ASSIGNMENT: Set down the entries below exactly, leaving out all images.

== PROVIDED DATA

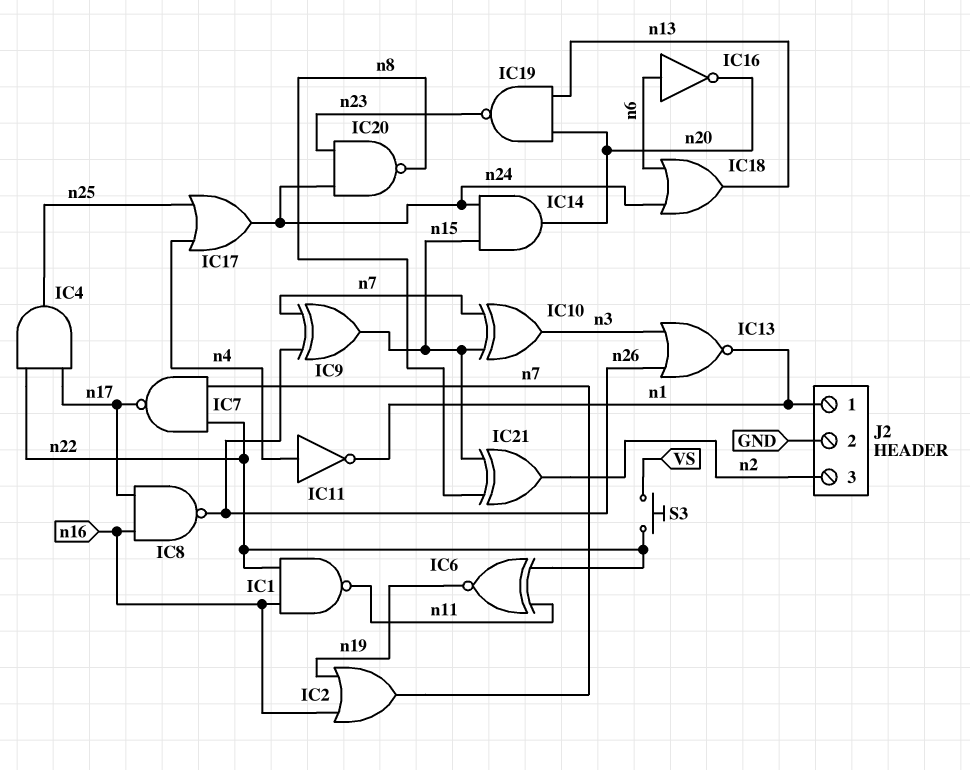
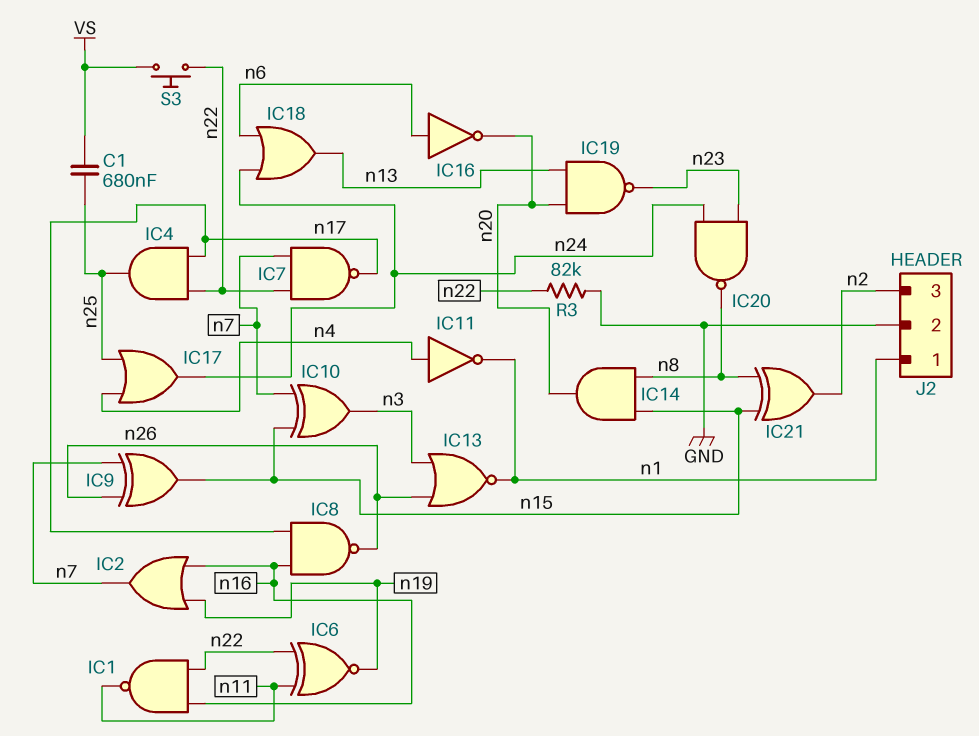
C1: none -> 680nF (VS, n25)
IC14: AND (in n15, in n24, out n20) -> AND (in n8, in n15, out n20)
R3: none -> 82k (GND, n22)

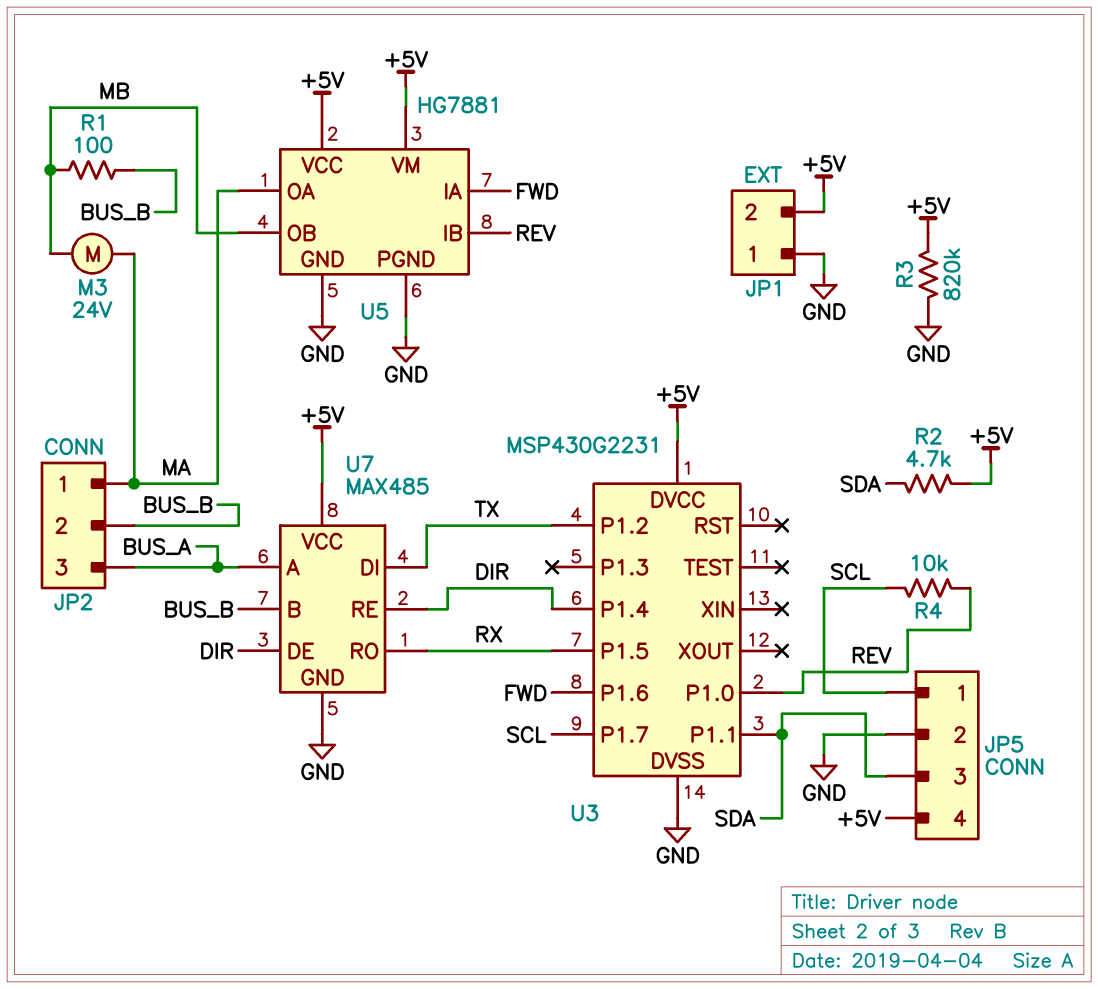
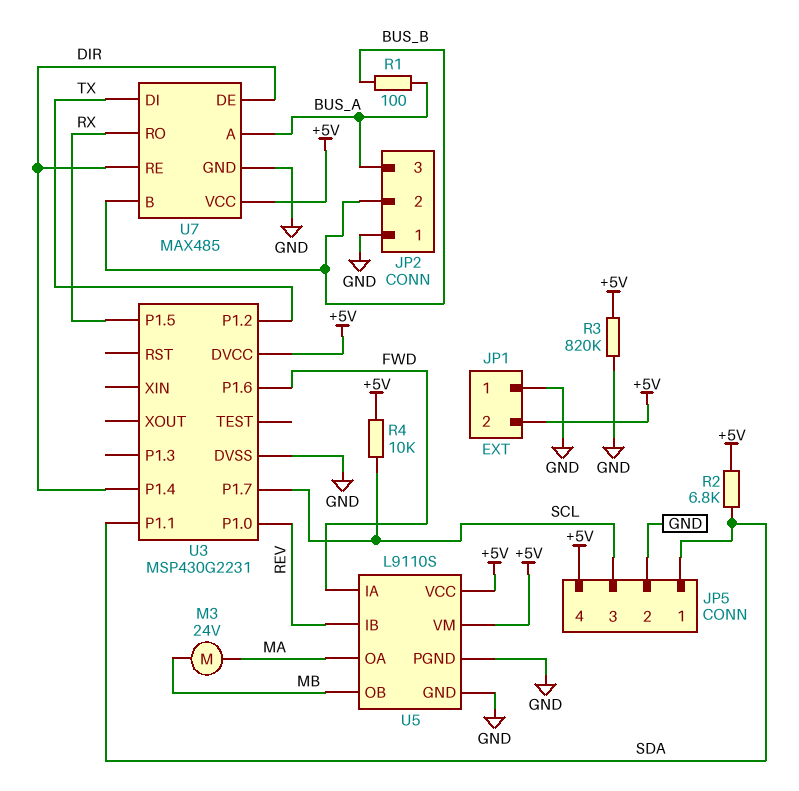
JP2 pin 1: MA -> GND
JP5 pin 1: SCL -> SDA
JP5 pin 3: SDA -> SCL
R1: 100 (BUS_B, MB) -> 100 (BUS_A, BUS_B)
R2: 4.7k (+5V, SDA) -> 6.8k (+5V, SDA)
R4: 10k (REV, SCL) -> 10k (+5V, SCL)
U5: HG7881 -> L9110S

====

TASK RESULT:
C1: none -> 680nF (VS, n25)
IC14: AND (in n15, in n24, out n20) -> AND (in n8, in n15, out n20)
R3: none -> 82k (GND, n22)

JP2 pin 1: MA -> GND
JP5 pin 1: SCL -> SDA
JP5 pin 3: SDA -> SCL
R1: 100 (BUS_B, MB) -> 100 (BUS_A, BUS_B)
R2: 4.7k (+5V, SDA) -> 6.8k (+5V, SDA)
R4: 10k (REV, SCL) -> 10k (+5V, SCL)
U5: HG7881 -> L9110S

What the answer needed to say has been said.